### TASK DESCRIPTION
Below are records with pictures in them; print them exactly, omitting the pictures.

### INPUT DATA
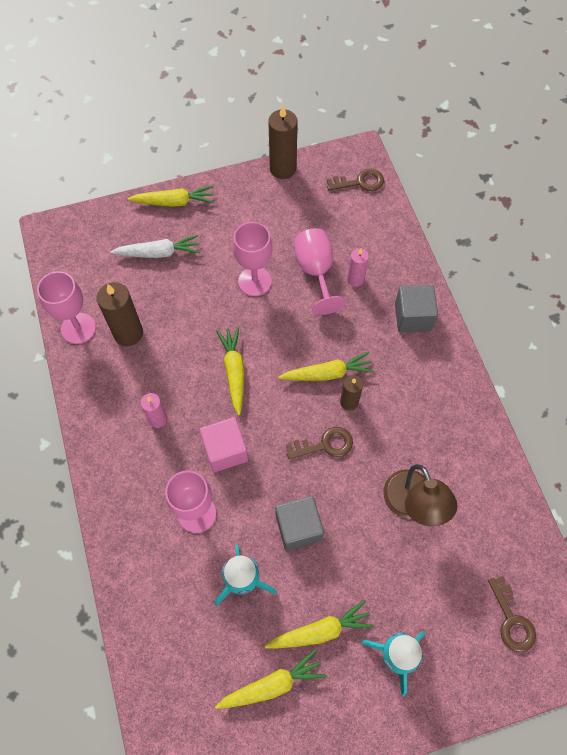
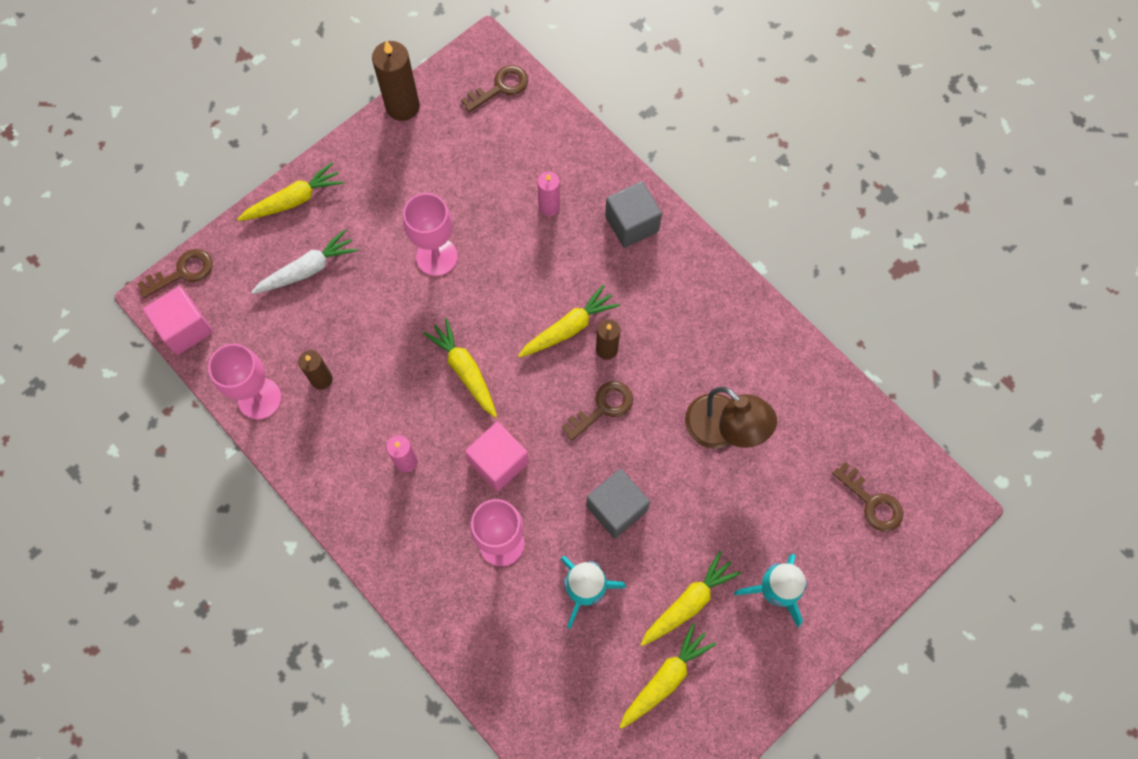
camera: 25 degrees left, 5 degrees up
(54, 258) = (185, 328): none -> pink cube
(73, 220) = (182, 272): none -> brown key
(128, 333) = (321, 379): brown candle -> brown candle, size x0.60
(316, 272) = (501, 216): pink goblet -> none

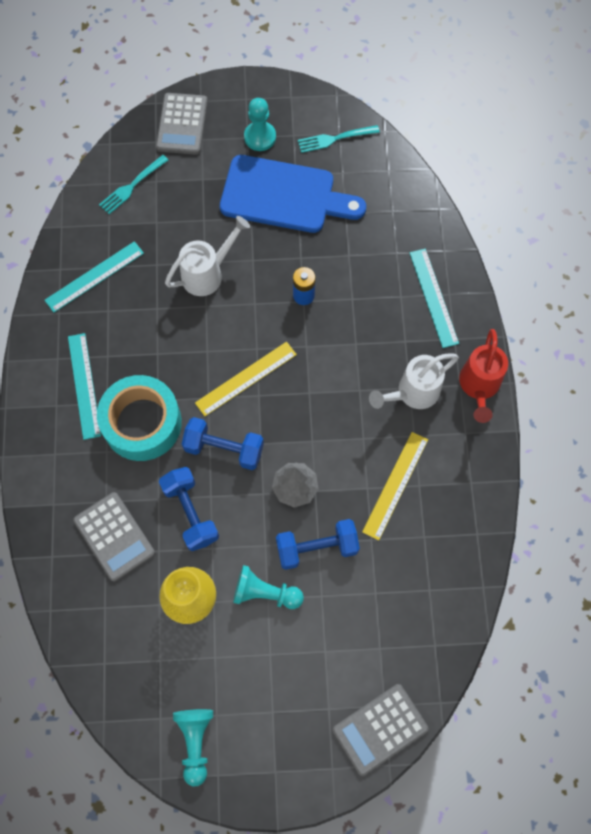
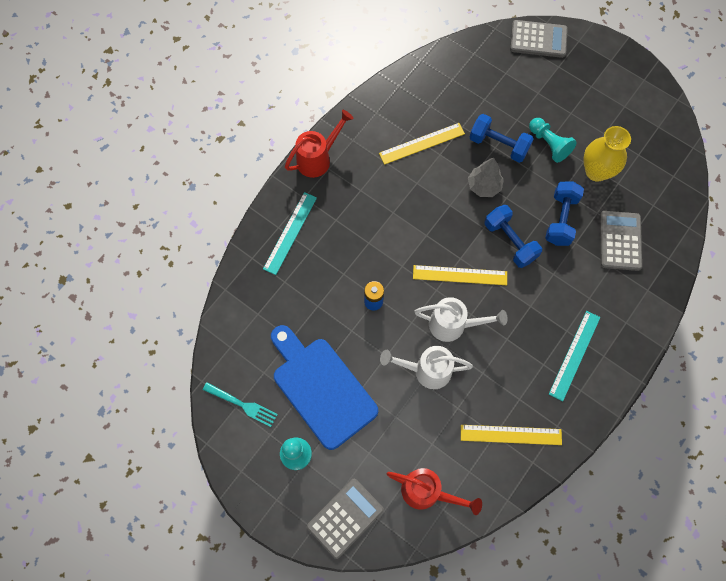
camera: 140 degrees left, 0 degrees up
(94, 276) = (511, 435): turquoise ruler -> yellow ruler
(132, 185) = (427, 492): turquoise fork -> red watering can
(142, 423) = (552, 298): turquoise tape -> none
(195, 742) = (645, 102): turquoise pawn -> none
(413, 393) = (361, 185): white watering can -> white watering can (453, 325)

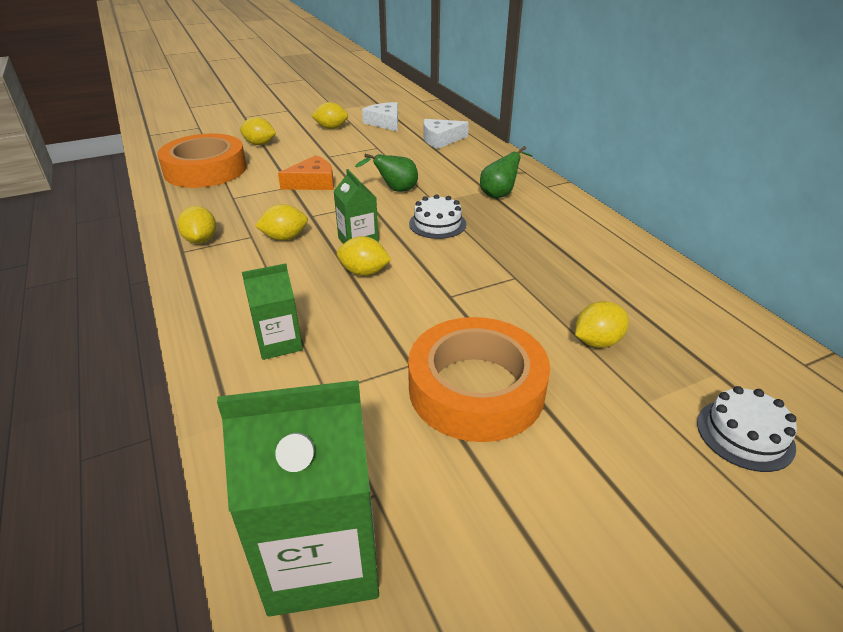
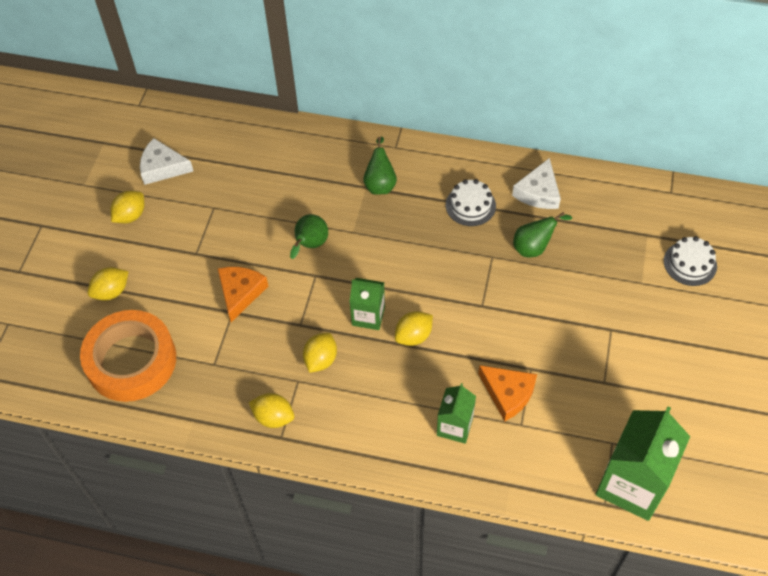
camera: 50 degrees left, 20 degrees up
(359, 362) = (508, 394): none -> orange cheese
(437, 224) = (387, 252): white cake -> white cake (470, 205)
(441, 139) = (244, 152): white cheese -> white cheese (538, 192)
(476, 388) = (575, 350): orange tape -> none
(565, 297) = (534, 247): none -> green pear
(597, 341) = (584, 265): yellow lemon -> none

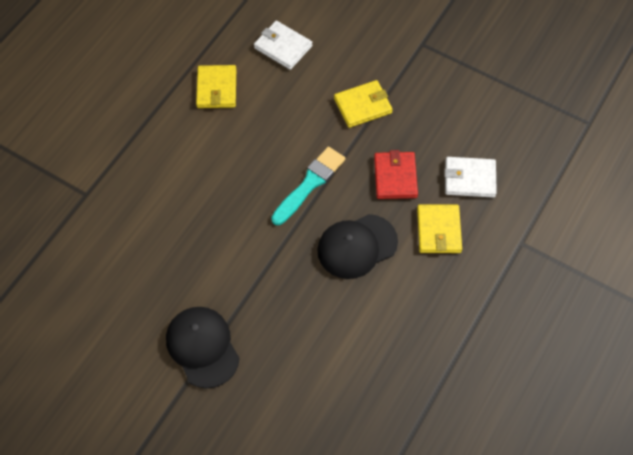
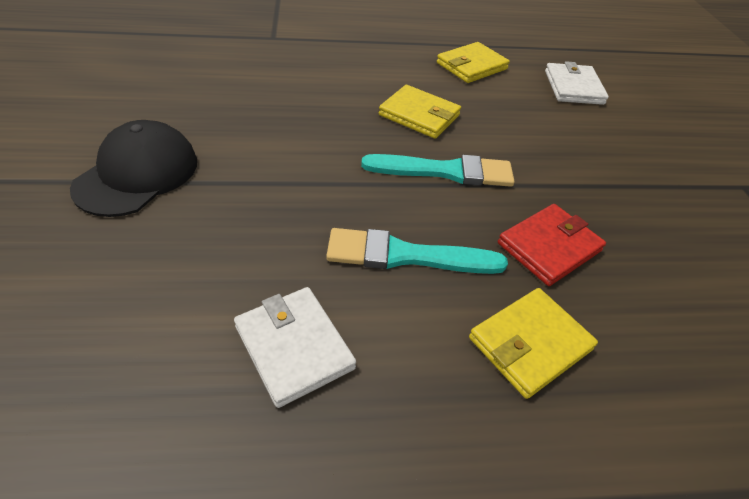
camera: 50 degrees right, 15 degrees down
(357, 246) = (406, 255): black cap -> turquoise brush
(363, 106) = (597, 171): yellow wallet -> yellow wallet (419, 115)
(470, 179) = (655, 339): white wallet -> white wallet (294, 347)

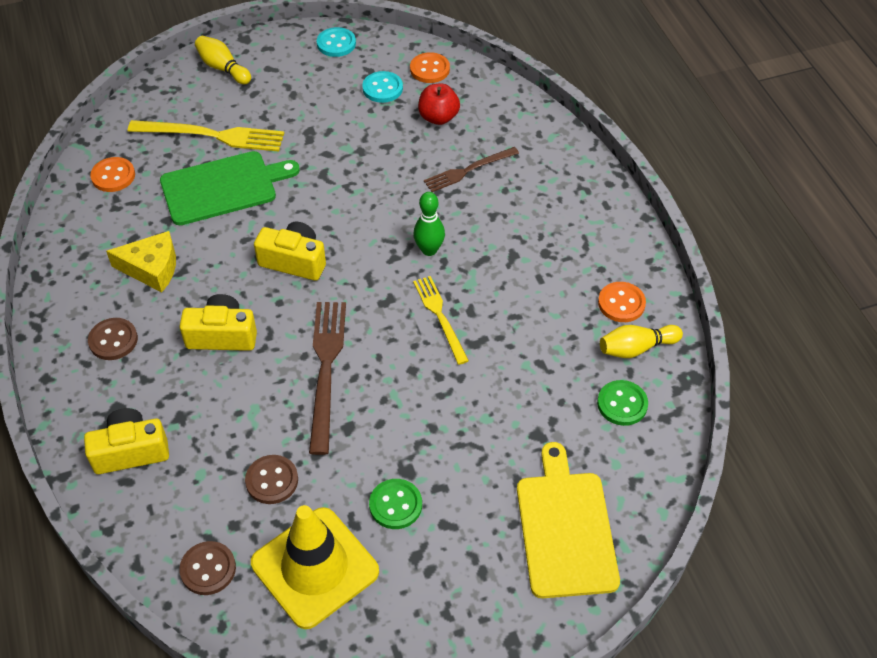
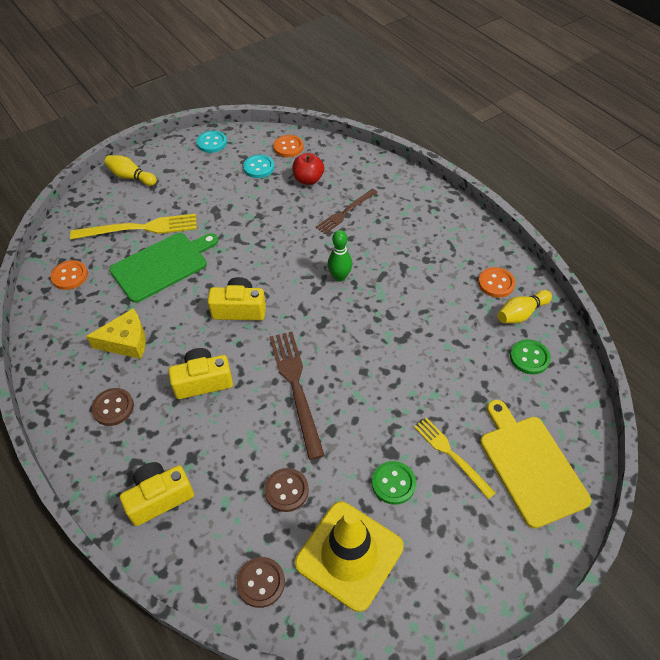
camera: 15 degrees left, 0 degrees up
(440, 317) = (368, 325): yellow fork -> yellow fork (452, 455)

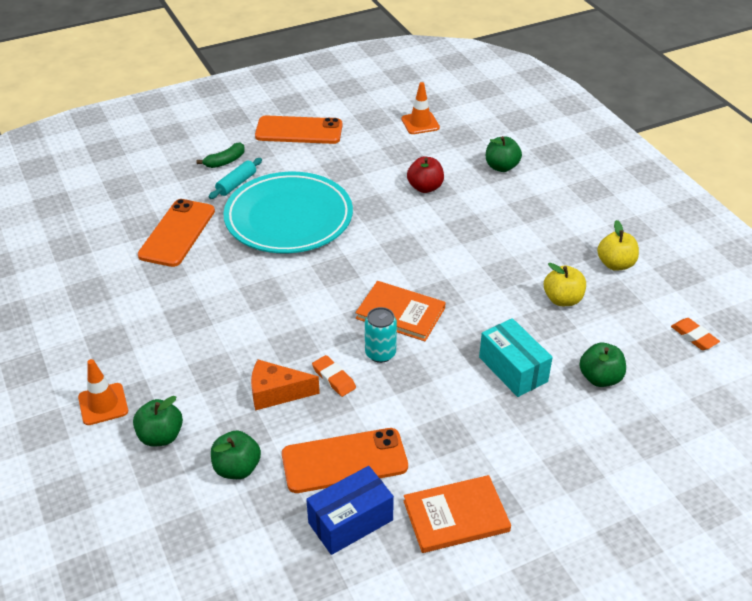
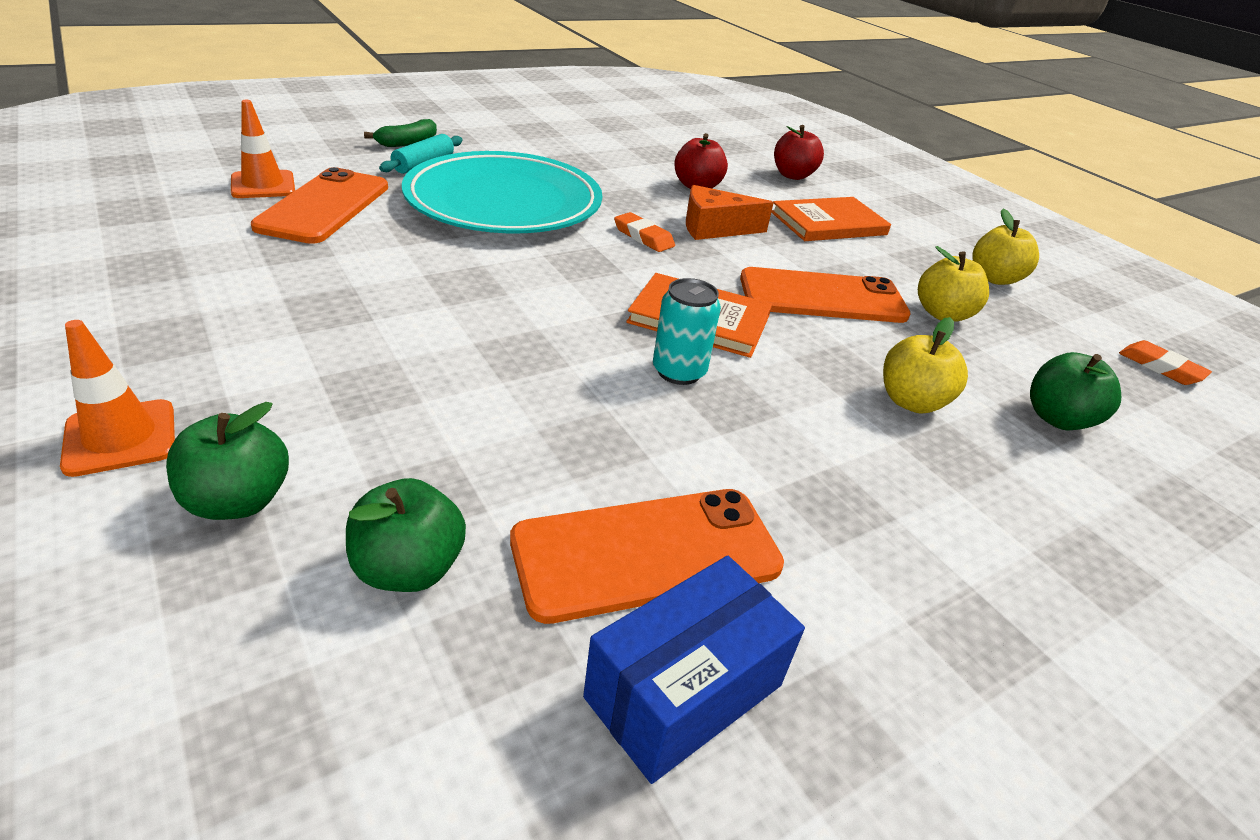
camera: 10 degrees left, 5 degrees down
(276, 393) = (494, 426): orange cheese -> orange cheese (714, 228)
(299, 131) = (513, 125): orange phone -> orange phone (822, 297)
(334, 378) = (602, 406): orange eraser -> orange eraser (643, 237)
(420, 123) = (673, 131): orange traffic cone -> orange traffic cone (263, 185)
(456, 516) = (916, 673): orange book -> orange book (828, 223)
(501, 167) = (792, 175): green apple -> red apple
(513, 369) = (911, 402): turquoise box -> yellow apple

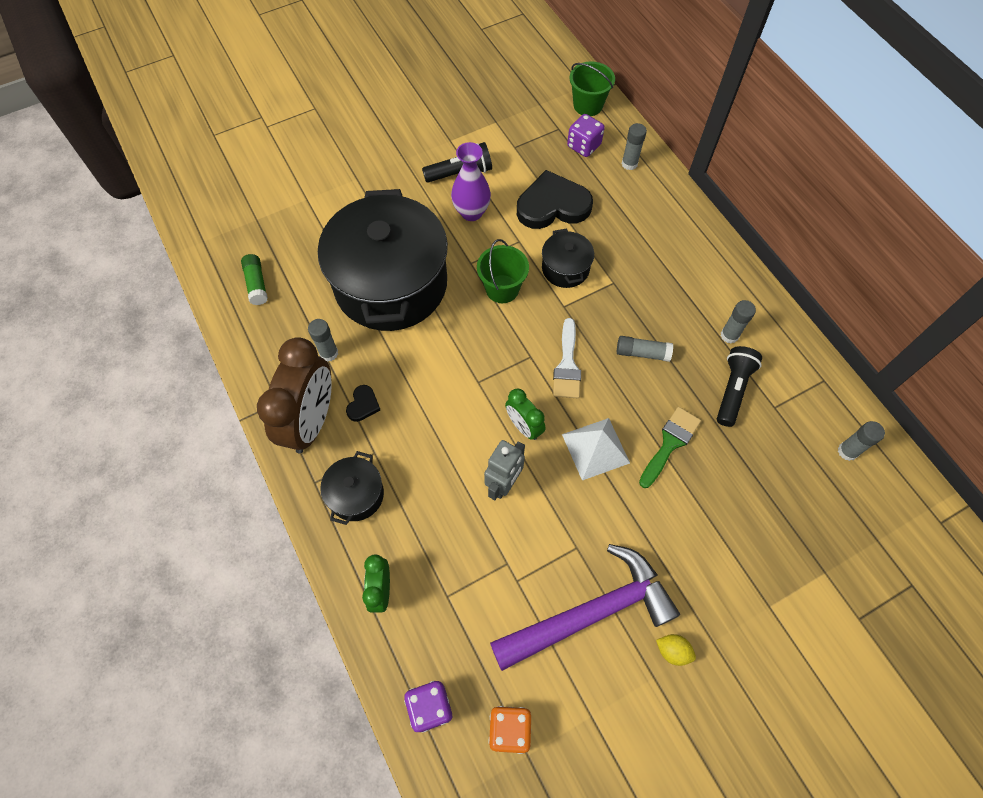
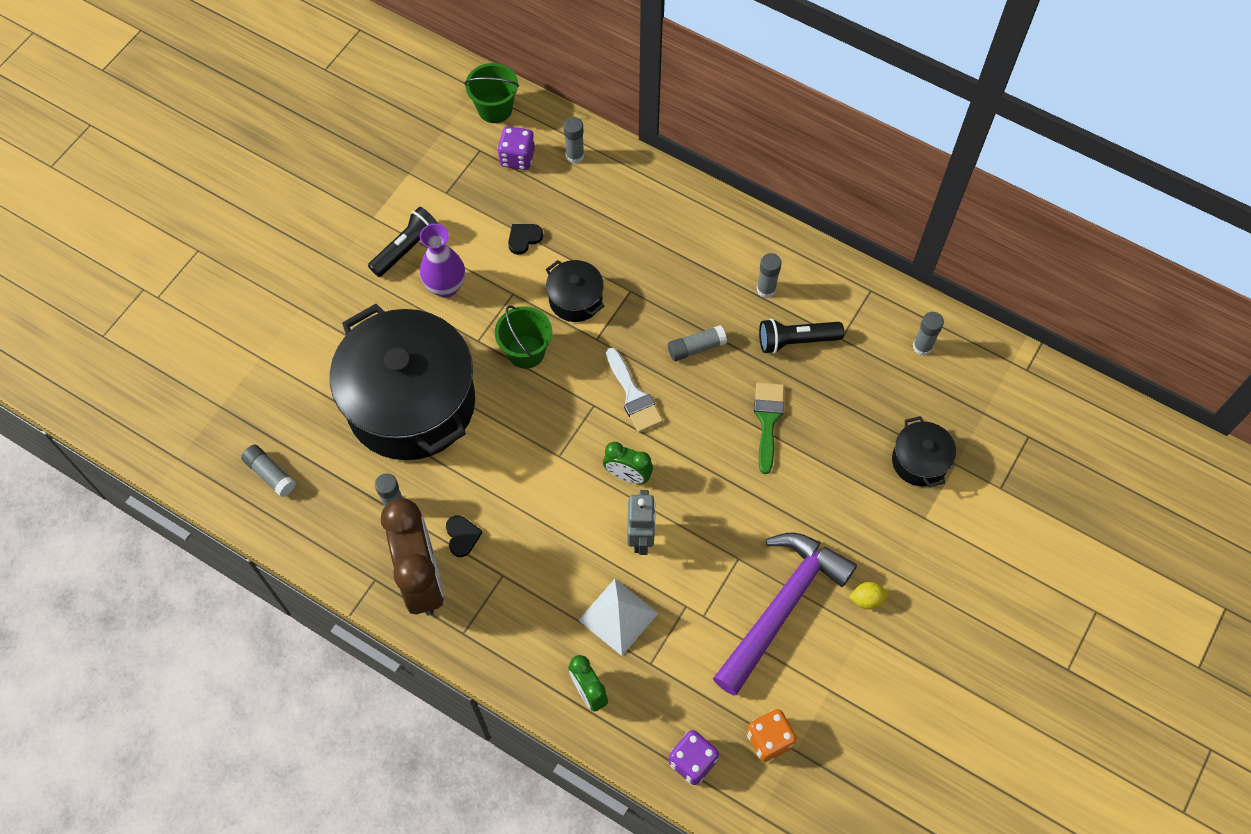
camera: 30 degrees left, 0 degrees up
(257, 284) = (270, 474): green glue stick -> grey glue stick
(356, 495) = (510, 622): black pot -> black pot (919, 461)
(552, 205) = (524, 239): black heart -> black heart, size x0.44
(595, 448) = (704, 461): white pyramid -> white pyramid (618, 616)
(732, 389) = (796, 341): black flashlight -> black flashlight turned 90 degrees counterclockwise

### WORKED SOLUTION
camera: 25 degrees left, 5 degrees up
(54, 258) = (185, 328): none -> pink cube
(73, 220) = (182, 272): none -> brown key
(128, 333) = (321, 379): brown candle -> brown candle, size x0.60
(316, 272) = (501, 216): pink goblet -> none

camera: 140 degrees left, 0 degrees up
(94, 276) = (511, 435): turquoise ruler -> yellow ruler
(132, 185) = (427, 492): turquoise fork -> red watering can
(142, 423) = (552, 298): turquoise tape -> none
(195, 742) = (645, 102): turquoise pawn -> none
(413, 393) = (361, 185): white watering can -> white watering can (453, 325)

camera: 50 degrees left, 20 degrees up
(359, 362) = (508, 394): none -> orange cheese
(437, 224) = (387, 252): white cake -> white cake (470, 205)
(441, 139) = (244, 152): white cheese -> white cheese (538, 192)
(476, 388) = (575, 350): orange tape -> none
(565, 297) = (534, 247): none -> green pear
(597, 341) = (584, 265): yellow lemon -> none

camera: 50 degrees right, 15 degrees down
(357, 246) = (406, 255): black cap -> turquoise brush
(363, 106) = (597, 171): yellow wallet -> yellow wallet (419, 115)
(470, 179) = (655, 339): white wallet -> white wallet (294, 347)

camera: 15 degrees left, 0 degrees up
(440, 317) = (368, 325): yellow fork -> yellow fork (452, 455)

camera: 10 degrees left, 5 degrees down
(276, 393) = (494, 426): orange cheese -> orange cheese (714, 228)
(299, 131) = (513, 125): orange phone -> orange phone (822, 297)
(334, 378) = (602, 406): orange eraser -> orange eraser (643, 237)
(420, 123) = (673, 131): orange traffic cone -> orange traffic cone (263, 185)
(456, 516) = (916, 673): orange book -> orange book (828, 223)
(501, 167) = (792, 175): green apple -> red apple
(513, 369) = (911, 402): turquoise box -> yellow apple

camera: 30 degrees left, 0 degrees up
(257, 284) = (270, 474): green glue stick -> grey glue stick
(356, 495) = (510, 622): black pot -> black pot (919, 461)
(552, 205) = (524, 239): black heart -> black heart, size x0.44
(595, 448) = (704, 461): white pyramid -> white pyramid (618, 616)
(732, 389) = (796, 341): black flashlight -> black flashlight turned 90 degrees counterclockwise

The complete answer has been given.